Data shown:
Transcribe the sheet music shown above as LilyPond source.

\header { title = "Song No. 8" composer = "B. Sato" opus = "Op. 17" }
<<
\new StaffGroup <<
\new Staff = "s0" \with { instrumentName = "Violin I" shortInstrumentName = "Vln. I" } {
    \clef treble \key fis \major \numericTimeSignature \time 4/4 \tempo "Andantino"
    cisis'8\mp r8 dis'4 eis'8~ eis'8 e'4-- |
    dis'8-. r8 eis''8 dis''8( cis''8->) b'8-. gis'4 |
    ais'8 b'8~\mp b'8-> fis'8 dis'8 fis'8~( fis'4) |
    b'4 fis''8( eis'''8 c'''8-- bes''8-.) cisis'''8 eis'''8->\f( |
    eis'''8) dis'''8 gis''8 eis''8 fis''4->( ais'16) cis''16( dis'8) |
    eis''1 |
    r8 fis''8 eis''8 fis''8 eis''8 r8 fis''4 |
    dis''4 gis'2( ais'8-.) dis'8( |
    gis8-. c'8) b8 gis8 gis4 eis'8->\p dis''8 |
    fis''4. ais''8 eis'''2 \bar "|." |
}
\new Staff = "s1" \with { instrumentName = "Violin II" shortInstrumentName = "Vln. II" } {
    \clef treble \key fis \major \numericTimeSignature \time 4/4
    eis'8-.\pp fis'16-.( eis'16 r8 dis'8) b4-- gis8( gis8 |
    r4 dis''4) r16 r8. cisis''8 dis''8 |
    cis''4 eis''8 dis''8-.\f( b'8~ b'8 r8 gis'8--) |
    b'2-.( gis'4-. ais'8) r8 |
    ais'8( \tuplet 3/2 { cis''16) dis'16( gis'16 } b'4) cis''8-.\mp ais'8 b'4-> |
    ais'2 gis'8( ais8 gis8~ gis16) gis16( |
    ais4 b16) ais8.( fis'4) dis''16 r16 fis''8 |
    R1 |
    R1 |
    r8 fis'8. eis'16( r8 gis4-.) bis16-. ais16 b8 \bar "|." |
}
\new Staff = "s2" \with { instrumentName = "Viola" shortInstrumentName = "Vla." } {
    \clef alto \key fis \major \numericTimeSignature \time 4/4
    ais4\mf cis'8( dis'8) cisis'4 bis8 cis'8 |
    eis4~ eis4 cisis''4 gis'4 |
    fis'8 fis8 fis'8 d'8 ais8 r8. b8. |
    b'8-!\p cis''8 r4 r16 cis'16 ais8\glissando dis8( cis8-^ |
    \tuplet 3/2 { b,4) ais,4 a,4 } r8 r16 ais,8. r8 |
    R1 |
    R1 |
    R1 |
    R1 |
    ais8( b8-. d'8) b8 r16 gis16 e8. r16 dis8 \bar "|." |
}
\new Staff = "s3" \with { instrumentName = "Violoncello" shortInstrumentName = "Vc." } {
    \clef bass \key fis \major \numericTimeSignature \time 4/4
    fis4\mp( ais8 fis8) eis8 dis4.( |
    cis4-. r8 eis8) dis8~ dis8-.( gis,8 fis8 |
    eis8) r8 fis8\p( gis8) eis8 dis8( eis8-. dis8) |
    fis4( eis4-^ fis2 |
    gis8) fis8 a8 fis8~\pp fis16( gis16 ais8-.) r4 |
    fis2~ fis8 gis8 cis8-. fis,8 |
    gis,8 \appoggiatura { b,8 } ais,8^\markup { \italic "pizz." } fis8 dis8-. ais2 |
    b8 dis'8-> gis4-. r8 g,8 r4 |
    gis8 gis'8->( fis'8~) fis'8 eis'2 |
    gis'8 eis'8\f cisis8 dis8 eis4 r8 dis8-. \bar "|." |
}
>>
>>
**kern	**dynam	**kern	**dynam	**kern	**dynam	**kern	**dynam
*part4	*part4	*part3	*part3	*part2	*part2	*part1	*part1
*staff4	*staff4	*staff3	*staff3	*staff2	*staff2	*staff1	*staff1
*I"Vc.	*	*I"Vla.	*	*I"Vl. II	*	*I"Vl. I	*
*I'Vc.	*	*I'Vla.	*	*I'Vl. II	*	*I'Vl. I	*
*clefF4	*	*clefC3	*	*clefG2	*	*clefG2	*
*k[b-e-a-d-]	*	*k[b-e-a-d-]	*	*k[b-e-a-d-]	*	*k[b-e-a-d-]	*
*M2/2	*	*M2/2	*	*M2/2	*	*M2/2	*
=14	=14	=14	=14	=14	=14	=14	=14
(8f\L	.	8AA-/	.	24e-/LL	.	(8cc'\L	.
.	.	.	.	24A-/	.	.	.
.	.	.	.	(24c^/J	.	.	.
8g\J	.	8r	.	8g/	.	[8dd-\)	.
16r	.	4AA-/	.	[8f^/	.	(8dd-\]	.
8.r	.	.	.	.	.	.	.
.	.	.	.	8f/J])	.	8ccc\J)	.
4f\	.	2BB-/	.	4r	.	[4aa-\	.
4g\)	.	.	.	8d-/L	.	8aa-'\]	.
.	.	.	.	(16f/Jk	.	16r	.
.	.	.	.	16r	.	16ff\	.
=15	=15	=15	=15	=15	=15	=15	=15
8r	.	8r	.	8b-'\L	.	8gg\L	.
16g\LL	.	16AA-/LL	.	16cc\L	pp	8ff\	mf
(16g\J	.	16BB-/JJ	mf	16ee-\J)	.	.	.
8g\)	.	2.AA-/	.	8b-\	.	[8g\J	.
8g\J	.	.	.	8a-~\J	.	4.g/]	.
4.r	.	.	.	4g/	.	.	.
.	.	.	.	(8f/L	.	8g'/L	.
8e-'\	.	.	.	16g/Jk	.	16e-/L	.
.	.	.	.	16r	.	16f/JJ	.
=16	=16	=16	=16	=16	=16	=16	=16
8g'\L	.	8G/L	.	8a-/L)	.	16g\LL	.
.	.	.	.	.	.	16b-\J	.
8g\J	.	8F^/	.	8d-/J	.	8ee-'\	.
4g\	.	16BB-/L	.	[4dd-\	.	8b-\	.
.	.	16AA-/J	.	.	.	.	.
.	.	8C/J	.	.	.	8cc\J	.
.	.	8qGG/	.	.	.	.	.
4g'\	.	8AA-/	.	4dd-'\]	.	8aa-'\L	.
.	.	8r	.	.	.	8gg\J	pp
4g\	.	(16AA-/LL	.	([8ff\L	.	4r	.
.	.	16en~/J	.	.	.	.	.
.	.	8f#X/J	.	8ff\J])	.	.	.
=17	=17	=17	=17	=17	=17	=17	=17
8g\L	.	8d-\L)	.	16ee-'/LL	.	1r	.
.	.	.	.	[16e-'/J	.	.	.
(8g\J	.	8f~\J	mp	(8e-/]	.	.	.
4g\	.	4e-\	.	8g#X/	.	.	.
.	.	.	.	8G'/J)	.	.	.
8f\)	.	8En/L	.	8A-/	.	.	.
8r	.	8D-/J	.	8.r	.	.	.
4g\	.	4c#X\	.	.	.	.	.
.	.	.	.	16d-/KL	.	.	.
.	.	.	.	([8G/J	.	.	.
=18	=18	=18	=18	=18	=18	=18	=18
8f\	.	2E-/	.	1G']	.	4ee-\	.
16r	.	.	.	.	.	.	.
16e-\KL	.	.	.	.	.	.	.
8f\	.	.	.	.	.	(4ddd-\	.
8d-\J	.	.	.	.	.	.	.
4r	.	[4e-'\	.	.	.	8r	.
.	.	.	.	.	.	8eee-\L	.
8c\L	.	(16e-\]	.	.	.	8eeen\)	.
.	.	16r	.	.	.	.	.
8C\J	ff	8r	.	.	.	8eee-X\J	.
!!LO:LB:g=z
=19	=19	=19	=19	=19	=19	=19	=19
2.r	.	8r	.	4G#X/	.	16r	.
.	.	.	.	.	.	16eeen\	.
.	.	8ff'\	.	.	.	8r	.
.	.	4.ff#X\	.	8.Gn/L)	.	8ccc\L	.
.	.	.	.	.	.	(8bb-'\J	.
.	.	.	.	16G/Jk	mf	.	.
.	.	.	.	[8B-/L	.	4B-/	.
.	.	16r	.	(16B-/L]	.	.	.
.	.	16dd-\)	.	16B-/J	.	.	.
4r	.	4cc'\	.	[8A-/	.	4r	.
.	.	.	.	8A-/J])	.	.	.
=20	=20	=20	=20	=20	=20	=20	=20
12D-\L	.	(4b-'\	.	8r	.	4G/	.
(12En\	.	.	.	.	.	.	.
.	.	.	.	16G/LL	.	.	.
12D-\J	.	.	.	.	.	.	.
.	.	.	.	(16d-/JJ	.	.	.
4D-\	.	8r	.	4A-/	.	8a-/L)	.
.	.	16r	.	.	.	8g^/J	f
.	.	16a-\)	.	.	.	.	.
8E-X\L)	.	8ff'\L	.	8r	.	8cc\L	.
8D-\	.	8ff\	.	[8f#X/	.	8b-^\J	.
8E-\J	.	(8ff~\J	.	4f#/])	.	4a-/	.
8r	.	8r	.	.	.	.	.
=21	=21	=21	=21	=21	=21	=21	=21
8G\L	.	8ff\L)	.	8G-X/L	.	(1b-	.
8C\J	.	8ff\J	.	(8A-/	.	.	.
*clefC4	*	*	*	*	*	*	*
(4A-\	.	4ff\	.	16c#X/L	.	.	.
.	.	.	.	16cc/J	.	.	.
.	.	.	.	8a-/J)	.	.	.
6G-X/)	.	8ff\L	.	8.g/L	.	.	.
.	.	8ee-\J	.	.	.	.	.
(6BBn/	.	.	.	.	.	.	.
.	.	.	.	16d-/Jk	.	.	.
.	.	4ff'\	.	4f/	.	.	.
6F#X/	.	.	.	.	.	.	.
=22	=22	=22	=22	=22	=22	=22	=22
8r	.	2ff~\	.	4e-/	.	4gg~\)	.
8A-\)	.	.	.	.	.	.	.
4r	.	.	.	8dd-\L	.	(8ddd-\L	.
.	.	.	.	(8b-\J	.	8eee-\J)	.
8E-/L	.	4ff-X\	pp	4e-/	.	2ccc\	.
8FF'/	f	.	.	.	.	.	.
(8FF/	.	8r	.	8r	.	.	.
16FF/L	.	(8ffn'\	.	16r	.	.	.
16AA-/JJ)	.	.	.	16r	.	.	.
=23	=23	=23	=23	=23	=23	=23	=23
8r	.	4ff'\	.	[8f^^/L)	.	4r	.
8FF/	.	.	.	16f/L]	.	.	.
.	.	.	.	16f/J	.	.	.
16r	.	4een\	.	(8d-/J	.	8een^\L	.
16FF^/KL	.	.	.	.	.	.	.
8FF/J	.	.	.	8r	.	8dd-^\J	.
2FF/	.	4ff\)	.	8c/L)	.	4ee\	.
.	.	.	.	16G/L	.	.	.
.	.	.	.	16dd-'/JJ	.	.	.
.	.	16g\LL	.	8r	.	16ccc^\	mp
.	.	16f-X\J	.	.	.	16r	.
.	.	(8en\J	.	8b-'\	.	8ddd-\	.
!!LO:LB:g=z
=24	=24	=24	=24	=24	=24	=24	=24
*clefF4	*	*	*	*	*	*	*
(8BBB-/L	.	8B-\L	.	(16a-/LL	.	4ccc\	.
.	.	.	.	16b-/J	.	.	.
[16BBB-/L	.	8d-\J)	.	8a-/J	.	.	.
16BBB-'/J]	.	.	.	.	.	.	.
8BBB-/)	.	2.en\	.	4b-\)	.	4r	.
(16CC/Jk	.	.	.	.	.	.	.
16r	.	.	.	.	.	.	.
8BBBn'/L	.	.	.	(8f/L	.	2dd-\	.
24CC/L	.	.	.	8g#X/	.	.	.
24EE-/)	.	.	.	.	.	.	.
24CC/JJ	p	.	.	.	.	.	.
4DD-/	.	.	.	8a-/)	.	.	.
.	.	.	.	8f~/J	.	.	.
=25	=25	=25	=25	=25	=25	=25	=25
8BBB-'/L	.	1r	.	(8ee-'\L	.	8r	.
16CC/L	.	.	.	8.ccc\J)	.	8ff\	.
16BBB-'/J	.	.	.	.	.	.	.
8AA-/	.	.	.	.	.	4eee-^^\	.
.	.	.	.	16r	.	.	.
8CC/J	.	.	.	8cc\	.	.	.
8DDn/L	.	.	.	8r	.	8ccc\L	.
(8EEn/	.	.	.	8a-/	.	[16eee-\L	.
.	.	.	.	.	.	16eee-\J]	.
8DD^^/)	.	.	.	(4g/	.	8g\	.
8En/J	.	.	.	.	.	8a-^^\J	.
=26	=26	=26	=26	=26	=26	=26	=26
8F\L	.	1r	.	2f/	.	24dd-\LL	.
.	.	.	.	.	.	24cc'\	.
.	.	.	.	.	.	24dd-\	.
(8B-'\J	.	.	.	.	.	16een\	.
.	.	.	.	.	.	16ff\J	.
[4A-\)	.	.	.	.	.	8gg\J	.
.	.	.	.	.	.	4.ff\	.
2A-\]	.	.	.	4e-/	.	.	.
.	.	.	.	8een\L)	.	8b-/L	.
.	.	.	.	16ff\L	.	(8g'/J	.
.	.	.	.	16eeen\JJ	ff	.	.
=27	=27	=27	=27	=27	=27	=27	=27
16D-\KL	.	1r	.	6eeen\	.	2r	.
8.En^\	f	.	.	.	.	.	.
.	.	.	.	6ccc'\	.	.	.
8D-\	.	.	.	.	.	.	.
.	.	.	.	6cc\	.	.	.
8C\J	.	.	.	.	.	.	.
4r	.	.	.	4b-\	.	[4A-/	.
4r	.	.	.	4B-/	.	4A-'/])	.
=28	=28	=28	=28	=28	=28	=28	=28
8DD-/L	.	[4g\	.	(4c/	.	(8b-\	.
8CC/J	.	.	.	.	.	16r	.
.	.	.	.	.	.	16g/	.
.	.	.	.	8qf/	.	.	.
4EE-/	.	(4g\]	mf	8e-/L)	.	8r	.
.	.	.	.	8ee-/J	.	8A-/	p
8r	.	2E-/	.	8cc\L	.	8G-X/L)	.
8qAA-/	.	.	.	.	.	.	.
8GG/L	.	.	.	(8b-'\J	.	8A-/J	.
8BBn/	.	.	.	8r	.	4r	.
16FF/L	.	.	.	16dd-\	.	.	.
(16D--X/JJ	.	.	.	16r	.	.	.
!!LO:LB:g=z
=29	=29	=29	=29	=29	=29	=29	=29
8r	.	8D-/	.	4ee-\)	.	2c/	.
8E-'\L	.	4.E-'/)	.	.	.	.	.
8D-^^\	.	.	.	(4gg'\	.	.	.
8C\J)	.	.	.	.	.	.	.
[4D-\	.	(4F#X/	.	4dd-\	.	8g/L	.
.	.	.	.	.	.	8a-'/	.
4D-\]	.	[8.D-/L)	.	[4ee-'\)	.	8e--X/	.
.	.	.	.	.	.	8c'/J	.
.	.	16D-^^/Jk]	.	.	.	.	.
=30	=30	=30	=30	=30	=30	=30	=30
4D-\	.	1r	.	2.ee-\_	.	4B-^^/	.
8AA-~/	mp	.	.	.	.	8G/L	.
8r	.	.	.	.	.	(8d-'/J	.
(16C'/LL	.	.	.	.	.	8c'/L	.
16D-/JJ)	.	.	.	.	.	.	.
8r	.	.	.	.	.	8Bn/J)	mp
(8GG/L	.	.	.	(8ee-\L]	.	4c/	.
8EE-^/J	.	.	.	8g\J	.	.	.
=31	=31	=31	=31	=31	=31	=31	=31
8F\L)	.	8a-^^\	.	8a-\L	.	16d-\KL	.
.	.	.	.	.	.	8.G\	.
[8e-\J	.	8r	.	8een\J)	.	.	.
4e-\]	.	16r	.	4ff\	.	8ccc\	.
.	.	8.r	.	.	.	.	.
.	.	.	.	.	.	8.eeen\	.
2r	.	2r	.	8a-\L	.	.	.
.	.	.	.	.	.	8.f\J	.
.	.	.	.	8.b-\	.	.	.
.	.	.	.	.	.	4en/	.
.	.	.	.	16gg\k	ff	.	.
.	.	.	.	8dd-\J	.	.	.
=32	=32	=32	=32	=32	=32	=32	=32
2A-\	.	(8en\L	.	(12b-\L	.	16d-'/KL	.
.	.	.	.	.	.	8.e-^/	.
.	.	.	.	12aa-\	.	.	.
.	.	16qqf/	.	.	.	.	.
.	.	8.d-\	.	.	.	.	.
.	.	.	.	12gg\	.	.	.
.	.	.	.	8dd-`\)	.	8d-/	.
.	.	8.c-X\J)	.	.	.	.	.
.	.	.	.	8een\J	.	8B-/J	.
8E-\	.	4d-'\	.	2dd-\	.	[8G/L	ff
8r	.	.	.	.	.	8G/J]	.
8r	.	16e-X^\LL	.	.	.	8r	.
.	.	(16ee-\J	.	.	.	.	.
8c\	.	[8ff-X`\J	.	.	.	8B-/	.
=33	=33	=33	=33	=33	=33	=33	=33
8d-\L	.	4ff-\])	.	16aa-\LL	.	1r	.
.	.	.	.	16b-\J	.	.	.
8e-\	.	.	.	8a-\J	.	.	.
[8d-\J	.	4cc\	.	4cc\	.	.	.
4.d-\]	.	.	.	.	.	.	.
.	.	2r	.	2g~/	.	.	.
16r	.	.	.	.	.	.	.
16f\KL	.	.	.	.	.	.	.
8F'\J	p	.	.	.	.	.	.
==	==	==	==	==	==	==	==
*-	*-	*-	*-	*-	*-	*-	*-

Given instruction:
How many lines in the items above contain the string "shortInstrumentName"? Reply with the number alone.

The reply:
4